# The problem
Skip the images and repeat every entry word for word.

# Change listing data
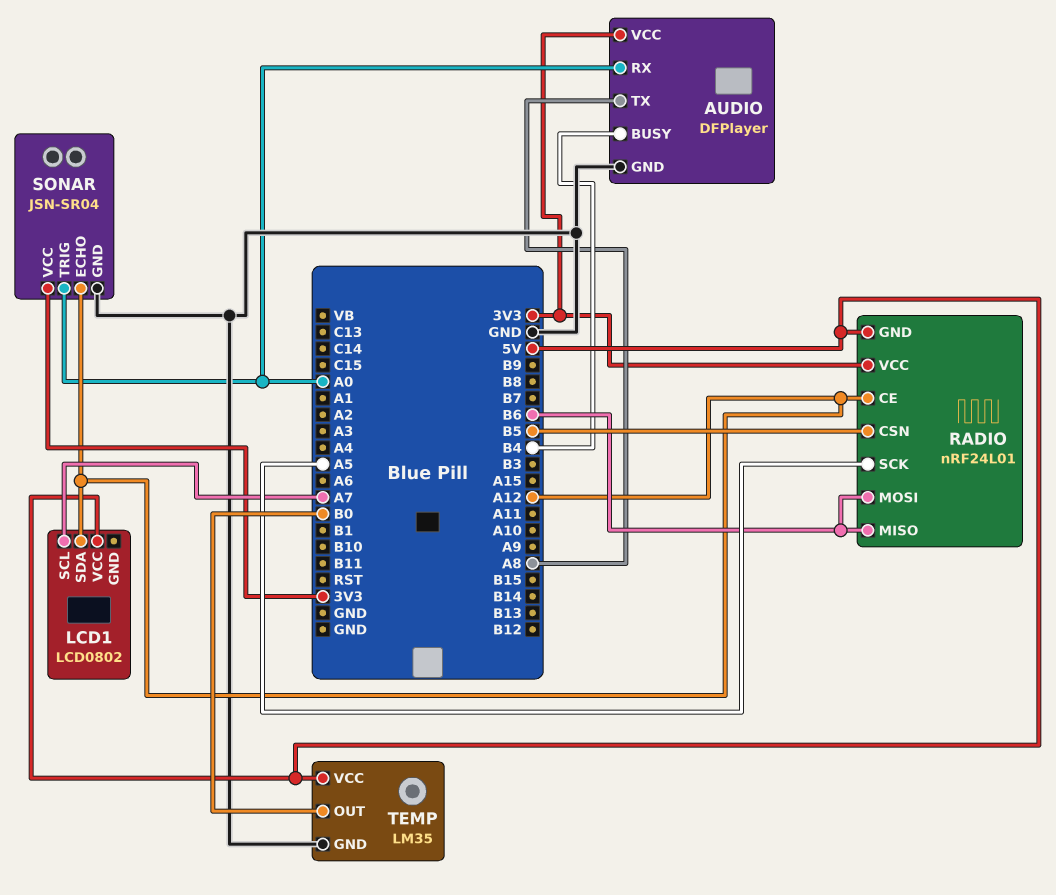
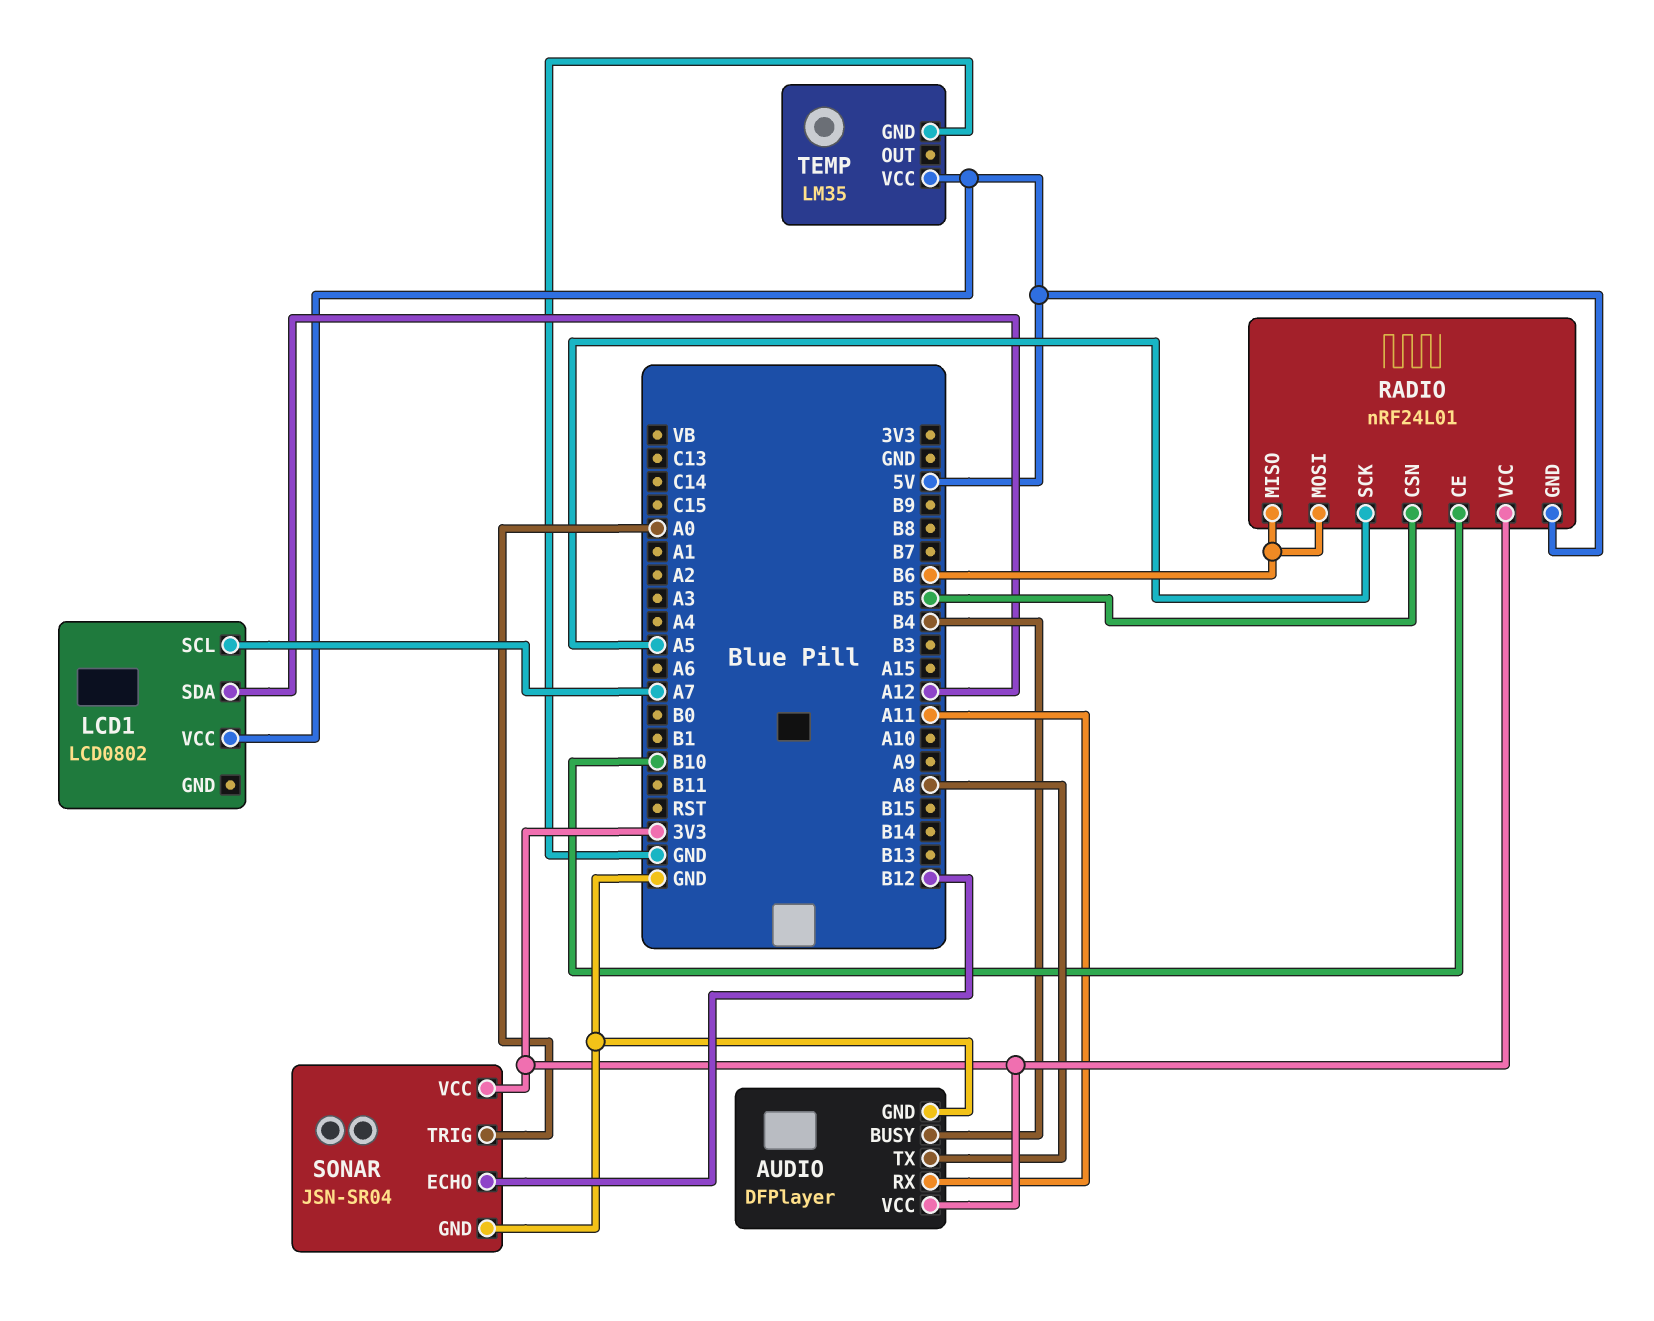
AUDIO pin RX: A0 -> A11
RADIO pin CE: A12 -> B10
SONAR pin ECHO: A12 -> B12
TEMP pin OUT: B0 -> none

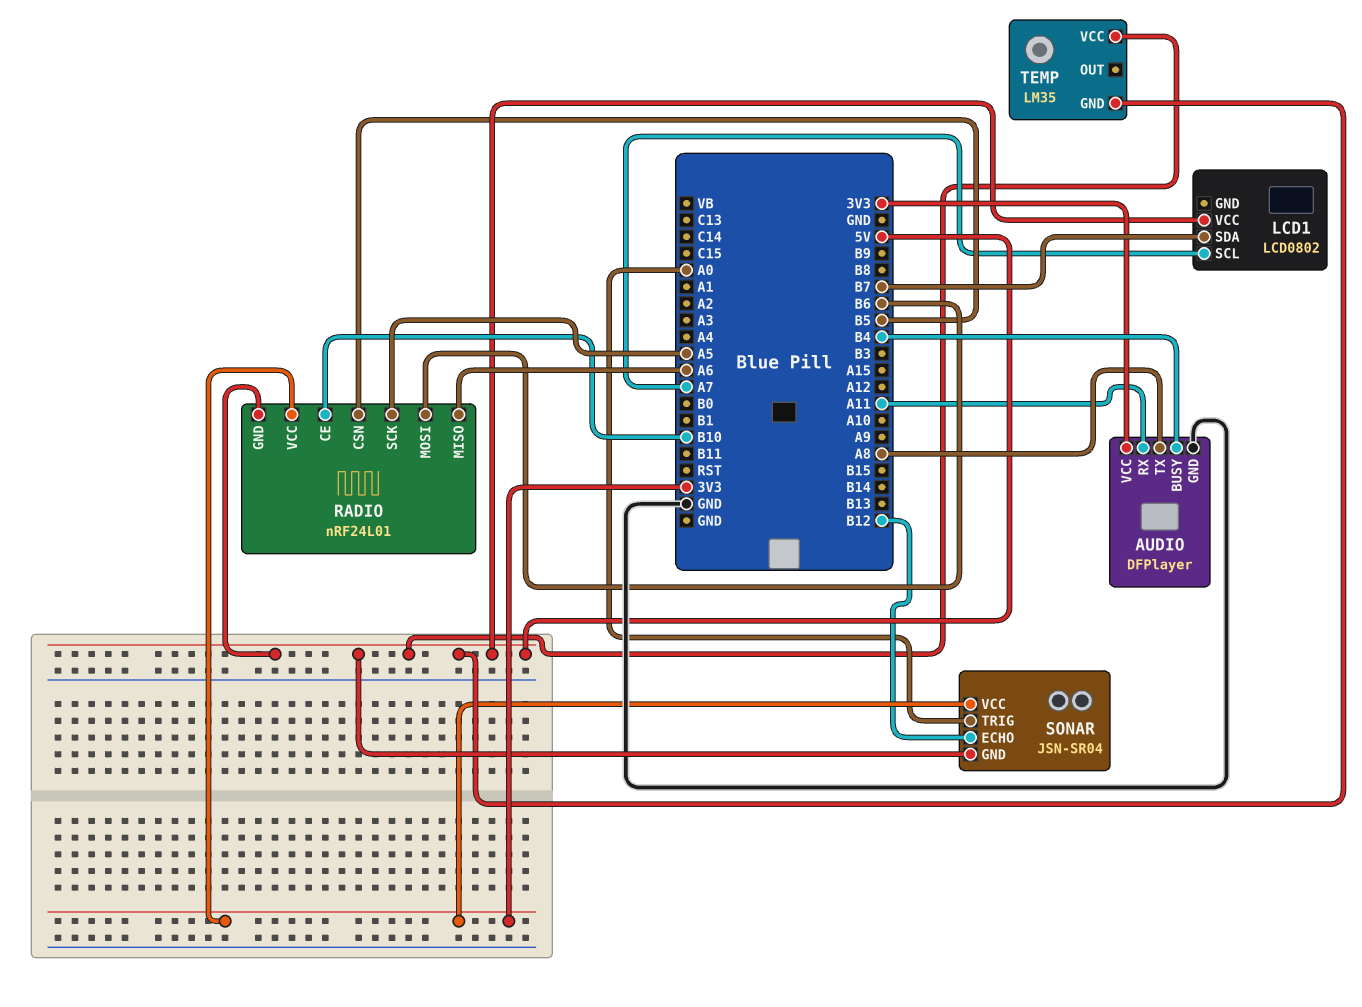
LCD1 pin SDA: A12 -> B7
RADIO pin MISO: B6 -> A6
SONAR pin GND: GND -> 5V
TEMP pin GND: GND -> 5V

# Reply to the task
AUDIO pin RX: A0 -> A11
RADIO pin CE: A12 -> B10
SONAR pin ECHO: A12 -> B12
TEMP pin OUT: B0 -> none

LCD1 pin SDA: A12 -> B7
RADIO pin MISO: B6 -> A6
SONAR pin GND: GND -> 5V
TEMP pin GND: GND -> 5V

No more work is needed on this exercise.